:: Supplied information ::

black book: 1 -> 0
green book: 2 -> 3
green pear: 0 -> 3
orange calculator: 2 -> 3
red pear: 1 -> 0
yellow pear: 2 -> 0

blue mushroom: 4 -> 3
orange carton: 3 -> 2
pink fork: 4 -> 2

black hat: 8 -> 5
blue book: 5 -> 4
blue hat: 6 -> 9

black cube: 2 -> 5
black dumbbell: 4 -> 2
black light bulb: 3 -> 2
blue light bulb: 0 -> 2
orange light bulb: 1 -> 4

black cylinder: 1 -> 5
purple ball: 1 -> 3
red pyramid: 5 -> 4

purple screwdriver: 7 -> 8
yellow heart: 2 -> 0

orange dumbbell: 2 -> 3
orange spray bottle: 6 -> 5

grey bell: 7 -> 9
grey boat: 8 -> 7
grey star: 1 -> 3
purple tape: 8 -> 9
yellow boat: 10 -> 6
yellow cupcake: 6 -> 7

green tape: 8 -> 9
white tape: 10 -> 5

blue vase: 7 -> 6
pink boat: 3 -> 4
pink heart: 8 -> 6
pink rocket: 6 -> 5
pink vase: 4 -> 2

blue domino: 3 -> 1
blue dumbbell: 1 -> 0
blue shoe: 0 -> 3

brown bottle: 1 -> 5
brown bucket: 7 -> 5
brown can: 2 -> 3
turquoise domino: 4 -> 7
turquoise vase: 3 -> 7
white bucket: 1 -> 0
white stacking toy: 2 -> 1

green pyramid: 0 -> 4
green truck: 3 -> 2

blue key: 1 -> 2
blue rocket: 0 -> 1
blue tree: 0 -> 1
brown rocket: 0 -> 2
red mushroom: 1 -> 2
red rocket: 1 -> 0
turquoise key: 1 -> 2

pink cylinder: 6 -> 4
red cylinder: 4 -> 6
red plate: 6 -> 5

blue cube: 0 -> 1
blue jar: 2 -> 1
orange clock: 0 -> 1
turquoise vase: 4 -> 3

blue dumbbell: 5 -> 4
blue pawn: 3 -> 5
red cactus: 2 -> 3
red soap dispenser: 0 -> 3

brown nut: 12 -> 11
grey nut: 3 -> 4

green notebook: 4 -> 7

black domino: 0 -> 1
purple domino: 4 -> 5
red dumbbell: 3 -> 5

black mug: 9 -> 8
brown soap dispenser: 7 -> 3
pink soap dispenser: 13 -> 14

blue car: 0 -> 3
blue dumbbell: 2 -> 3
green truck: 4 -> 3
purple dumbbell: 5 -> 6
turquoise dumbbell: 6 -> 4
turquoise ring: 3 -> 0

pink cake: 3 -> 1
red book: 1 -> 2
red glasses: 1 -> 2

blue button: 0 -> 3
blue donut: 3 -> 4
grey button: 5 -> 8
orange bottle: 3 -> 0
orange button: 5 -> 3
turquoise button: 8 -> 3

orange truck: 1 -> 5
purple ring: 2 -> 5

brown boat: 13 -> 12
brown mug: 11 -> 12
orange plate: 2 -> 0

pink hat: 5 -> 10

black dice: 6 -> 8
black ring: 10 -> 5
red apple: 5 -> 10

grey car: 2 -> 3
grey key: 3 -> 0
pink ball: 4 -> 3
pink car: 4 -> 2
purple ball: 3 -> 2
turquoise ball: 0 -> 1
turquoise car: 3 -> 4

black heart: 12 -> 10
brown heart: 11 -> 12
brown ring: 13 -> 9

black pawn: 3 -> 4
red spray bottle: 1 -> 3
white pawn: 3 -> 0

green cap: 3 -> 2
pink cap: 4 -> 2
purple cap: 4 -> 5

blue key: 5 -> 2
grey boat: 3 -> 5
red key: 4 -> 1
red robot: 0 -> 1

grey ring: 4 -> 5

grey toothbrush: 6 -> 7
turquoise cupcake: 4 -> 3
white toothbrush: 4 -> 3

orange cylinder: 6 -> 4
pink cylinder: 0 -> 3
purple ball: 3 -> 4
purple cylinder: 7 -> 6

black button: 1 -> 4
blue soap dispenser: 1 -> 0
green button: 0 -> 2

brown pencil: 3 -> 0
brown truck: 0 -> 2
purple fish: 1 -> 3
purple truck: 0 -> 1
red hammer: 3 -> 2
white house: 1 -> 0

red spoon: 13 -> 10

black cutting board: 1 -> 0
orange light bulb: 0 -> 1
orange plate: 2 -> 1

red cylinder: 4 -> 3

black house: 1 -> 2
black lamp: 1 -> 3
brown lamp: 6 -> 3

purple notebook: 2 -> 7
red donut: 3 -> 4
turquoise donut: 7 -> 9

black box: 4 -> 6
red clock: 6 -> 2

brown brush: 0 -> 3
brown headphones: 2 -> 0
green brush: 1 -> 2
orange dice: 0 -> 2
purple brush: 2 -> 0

:::

→ **Work task**: Take the lines from the first line of the records through the line holding "blue vase: 7 -> 6", both included, and please reproduce them exactly with nothing added.

→ **Answer space**:
black book: 1 -> 0
green book: 2 -> 3
green pear: 0 -> 3
orange calculator: 2 -> 3
red pear: 1 -> 0
yellow pear: 2 -> 0

blue mushroom: 4 -> 3
orange carton: 3 -> 2
pink fork: 4 -> 2

black hat: 8 -> 5
blue book: 5 -> 4
blue hat: 6 -> 9

black cube: 2 -> 5
black dumbbell: 4 -> 2
black light bulb: 3 -> 2
blue light bulb: 0 -> 2
orange light bulb: 1 -> 4

black cylinder: 1 -> 5
purple ball: 1 -> 3
red pyramid: 5 -> 4

purple screwdriver: 7 -> 8
yellow heart: 2 -> 0

orange dumbbell: 2 -> 3
orange spray bottle: 6 -> 5

grey bell: 7 -> 9
grey boat: 8 -> 7
grey star: 1 -> 3
purple tape: 8 -> 9
yellow boat: 10 -> 6
yellow cupcake: 6 -> 7

green tape: 8 -> 9
white tape: 10 -> 5

blue vase: 7 -> 6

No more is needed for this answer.